Data below START
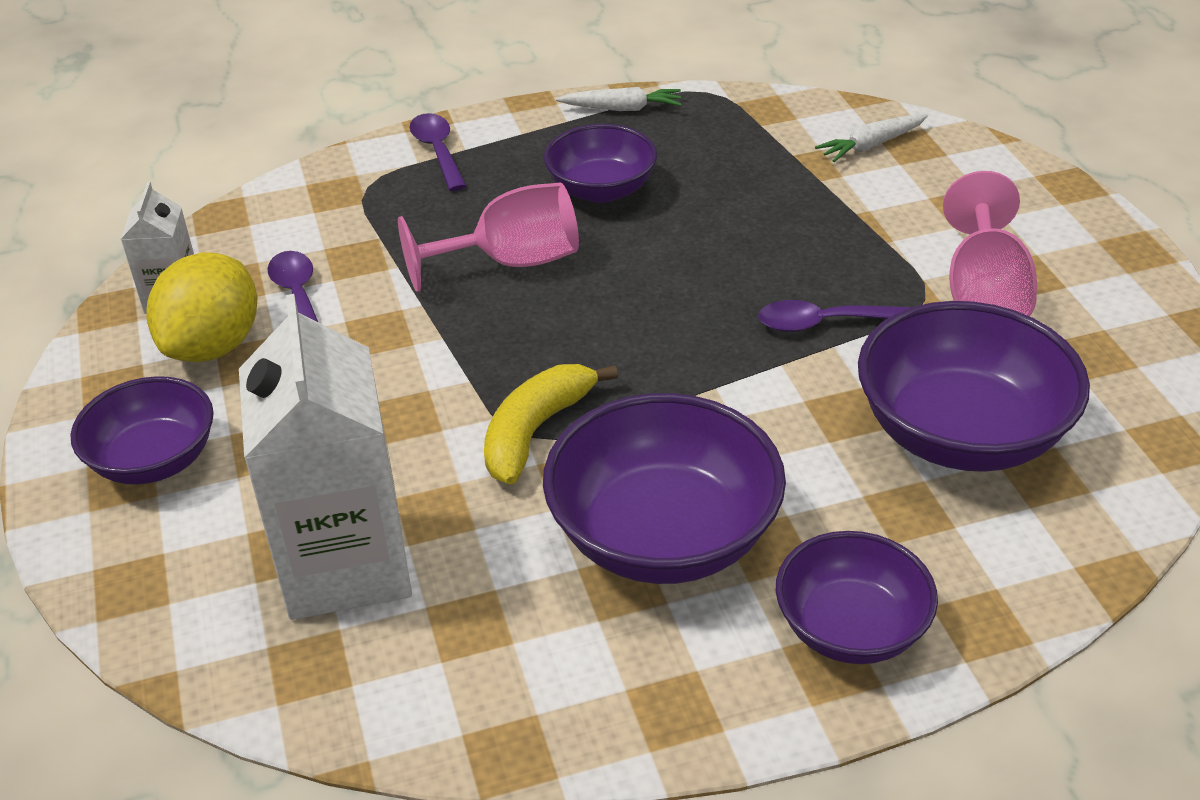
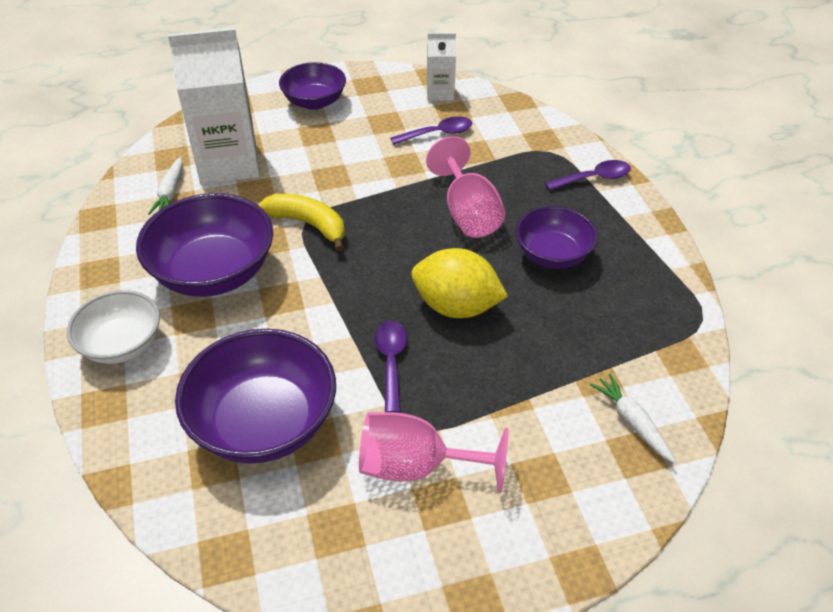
camera: 90 degrees right, 5 degrees up
(213, 345) = (398, 110): yellow lemon -> yellow lemon (456, 306)
(622, 108) = (666, 268): white carrot -> white carrot (170, 193)
(850, 628) = (122, 344): purple bowl -> white bowl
Data below END
(Work instruction): Reproduce the material in its entirety and word for word, without the pictures.

(Answer box):
camera: 90 degrees right, 5 degrees up
(213, 345) = (398, 110): yellow lemon -> yellow lemon (456, 306)
(622, 108) = (666, 268): white carrot -> white carrot (170, 193)
(850, 628) = (122, 344): purple bowl -> white bowl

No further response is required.